Task brief: Please print the data shown below without any alteration.

Stored items from a collection

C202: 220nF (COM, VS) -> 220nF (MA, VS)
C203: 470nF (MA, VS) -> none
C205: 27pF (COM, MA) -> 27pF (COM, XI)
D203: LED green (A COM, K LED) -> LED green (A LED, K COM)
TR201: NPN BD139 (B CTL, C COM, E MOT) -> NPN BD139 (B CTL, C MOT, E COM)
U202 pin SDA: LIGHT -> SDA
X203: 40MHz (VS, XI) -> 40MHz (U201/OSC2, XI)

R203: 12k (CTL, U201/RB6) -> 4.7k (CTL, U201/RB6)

Exercise output:
C202: 220nF (COM, VS) -> 220nF (MA, VS)
C203: 470nF (MA, VS) -> none
C205: 27pF (COM, MA) -> 27pF (COM, XI)
D203: LED green (A COM, K LED) -> LED green (A LED, K COM)
TR201: NPN BD139 (B CTL, C COM, E MOT) -> NPN BD139 (B CTL, C MOT, E COM)
U202 pin SDA: LIGHT -> SDA
X203: 40MHz (VS, XI) -> 40MHz (U201/OSC2, XI)

R203: 12k (CTL, U201/RB6) -> 4.7k (CTL, U201/RB6)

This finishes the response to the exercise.